== WHAT IS EXPECTED ==
Word for word, output the data, with none of its pictures.

##### EXCERPTED RECORDS

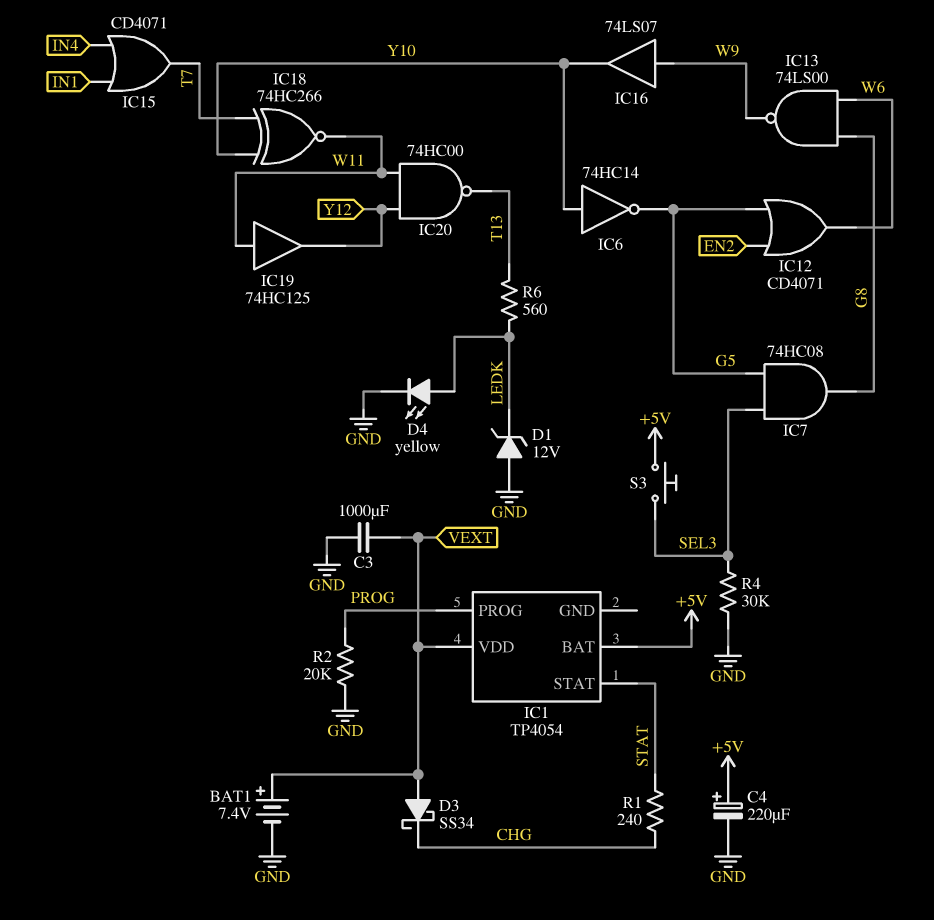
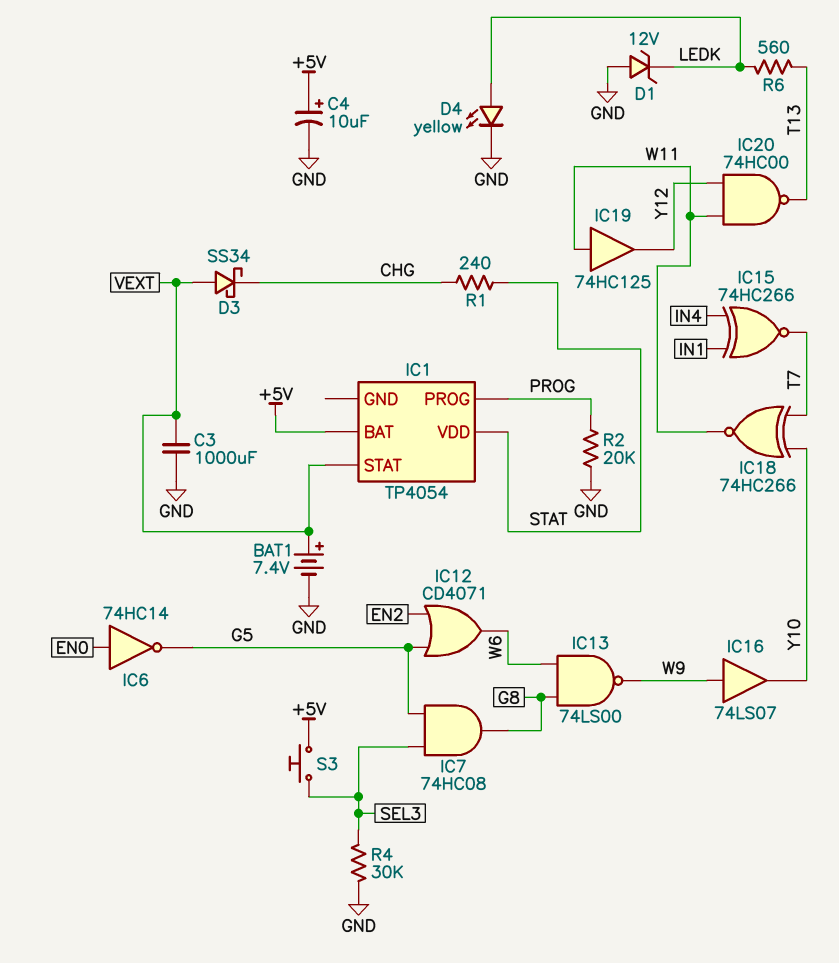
C4: 220uF (plus +5V, minus GND) -> 10uF (plus +5V, minus GND)
IC1 pin STAT: STAT -> VEXT
IC1 pin VDD: VEXT -> STAT
IC6: NOT 74HC14 (in Y10, out G5) -> NOT 74HC14 (in EN0, out G5)
IC15: OR CD4071 (in IN1, in IN4, out T7) -> XNOR 74HC266 (in IN1, in IN4, out T7)

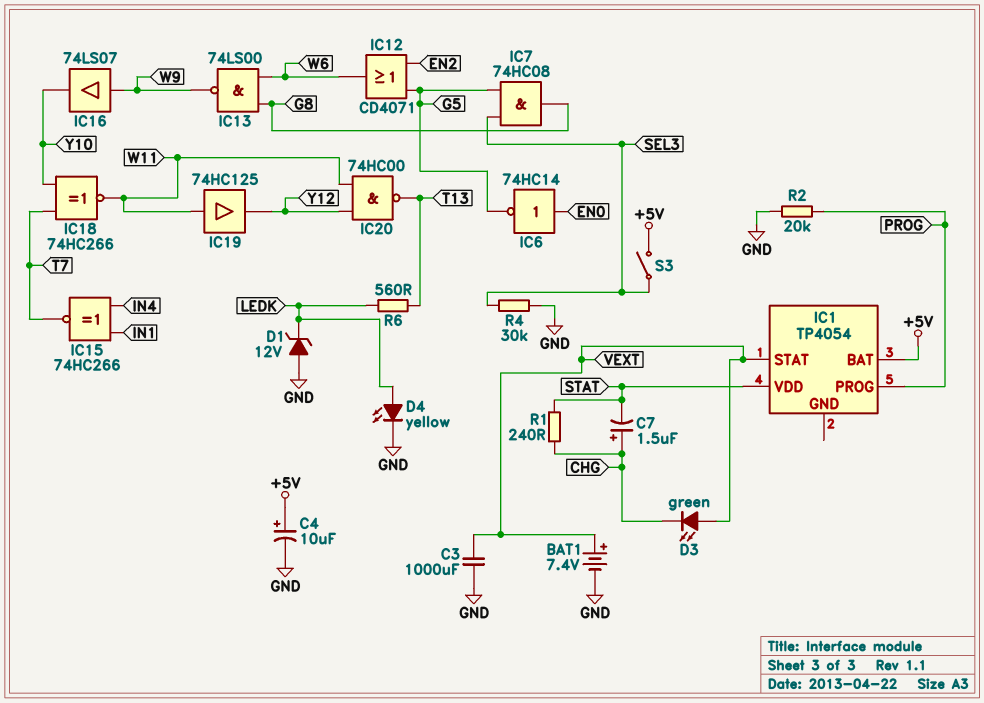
C7: none -> 1.5uF (plus CHG, minus STAT)
D3: schottky SS34 (A VEXT, K CHG) -> LED green (A VEXT, K CHG)
S3: button (+5V, SEL3) -> switch (+5V, SEL3)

##########

== THE ANSWER ==
C4: 220uF (plus +5V, minus GND) -> 10uF (plus +5V, minus GND)
IC1 pin STAT: STAT -> VEXT
IC1 pin VDD: VEXT -> STAT
IC6: NOT 74HC14 (in Y10, out G5) -> NOT 74HC14 (in EN0, out G5)
IC15: OR CD4071 (in IN1, in IN4, out T7) -> XNOR 74HC266 (in IN1, in IN4, out T7)

C7: none -> 1.5uF (plus CHG, minus STAT)
D3: schottky SS34 (A VEXT, K CHG) -> LED green (A VEXT, K CHG)
S3: button (+5V, SEL3) -> switch (+5V, SEL3)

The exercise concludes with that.